Work to be completed | What's wanted here is the full listing below, repeated exactly, with no images in it.

Data to examine |
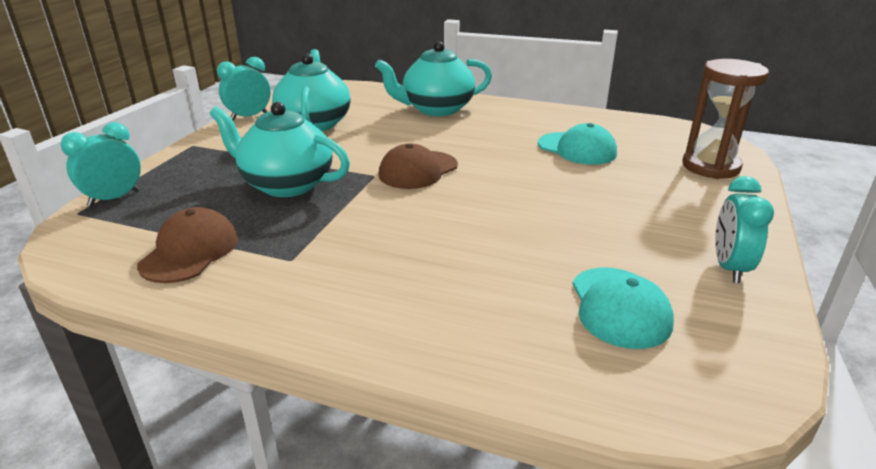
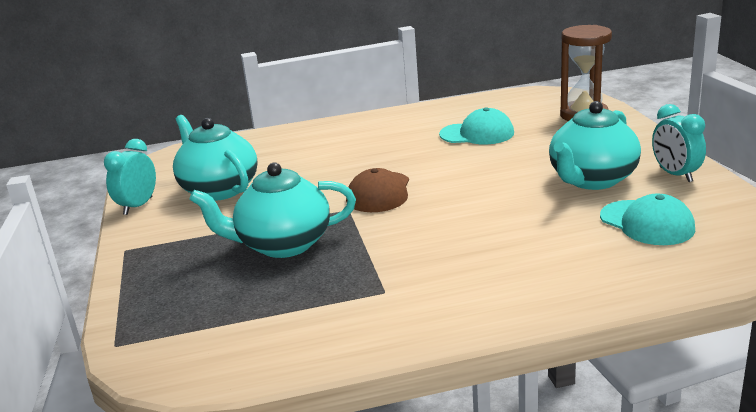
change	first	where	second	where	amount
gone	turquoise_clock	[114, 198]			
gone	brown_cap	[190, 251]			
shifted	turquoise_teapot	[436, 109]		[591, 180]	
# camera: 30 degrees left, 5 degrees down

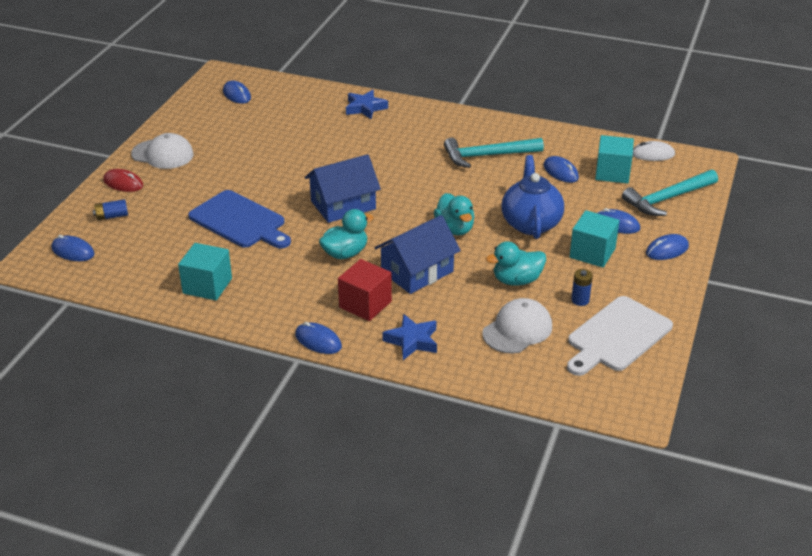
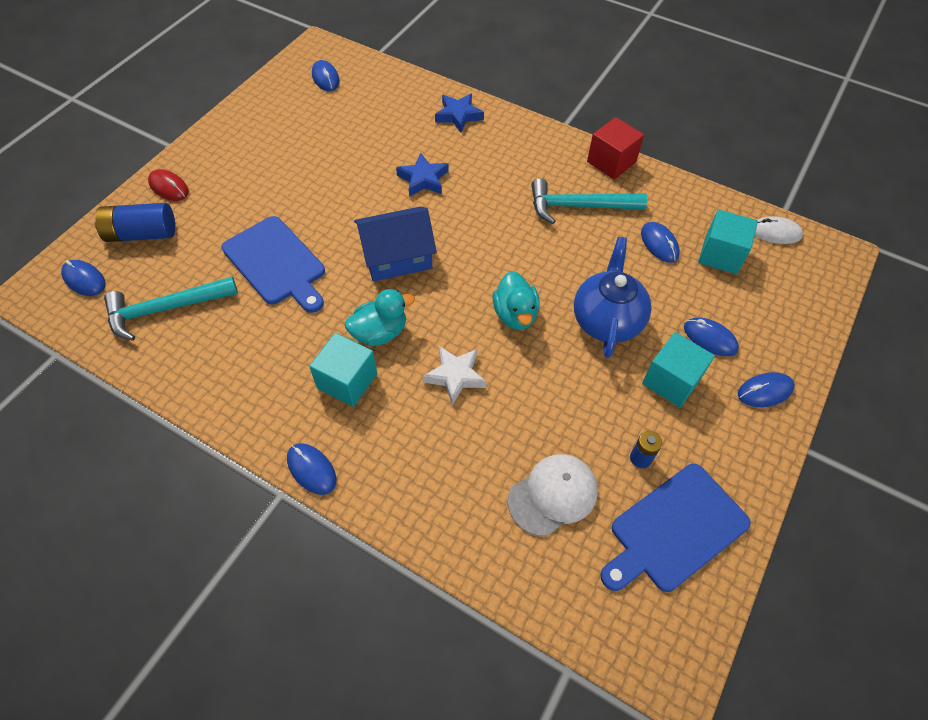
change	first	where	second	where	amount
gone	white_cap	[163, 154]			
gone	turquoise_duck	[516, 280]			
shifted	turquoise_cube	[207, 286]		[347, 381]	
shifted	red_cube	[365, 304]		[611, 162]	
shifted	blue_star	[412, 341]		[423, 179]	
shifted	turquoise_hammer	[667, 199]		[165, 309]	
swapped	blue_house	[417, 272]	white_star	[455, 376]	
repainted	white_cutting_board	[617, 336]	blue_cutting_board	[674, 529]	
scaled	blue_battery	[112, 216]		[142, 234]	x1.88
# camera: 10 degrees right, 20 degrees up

Answer to the exercise |
change	first	where	second	where	amount
gone	turquoise_clock	[114, 198]			
gone	brown_cap	[190, 251]			
shifted	turquoise_teapot	[436, 109]		[591, 180]	
# camera: 30 degrees left, 5 degrees down

change	first	where	second	where	amount
gone	white_cap	[163, 154]			
gone	turquoise_duck	[516, 280]			
shifted	turquoise_cube	[207, 286]		[347, 381]	
shifted	red_cube	[365, 304]		[611, 162]	
shifted	blue_star	[412, 341]		[423, 179]	
shifted	turquoise_hammer	[667, 199]		[165, 309]	
swapped	blue_house	[417, 272]	white_star	[455, 376]	
repainted	white_cutting_board	[617, 336]	blue_cutting_board	[674, 529]	
scaled	blue_battery	[112, 216]		[142, 234]	x1.88
# camera: 10 degrees right, 20 degrees up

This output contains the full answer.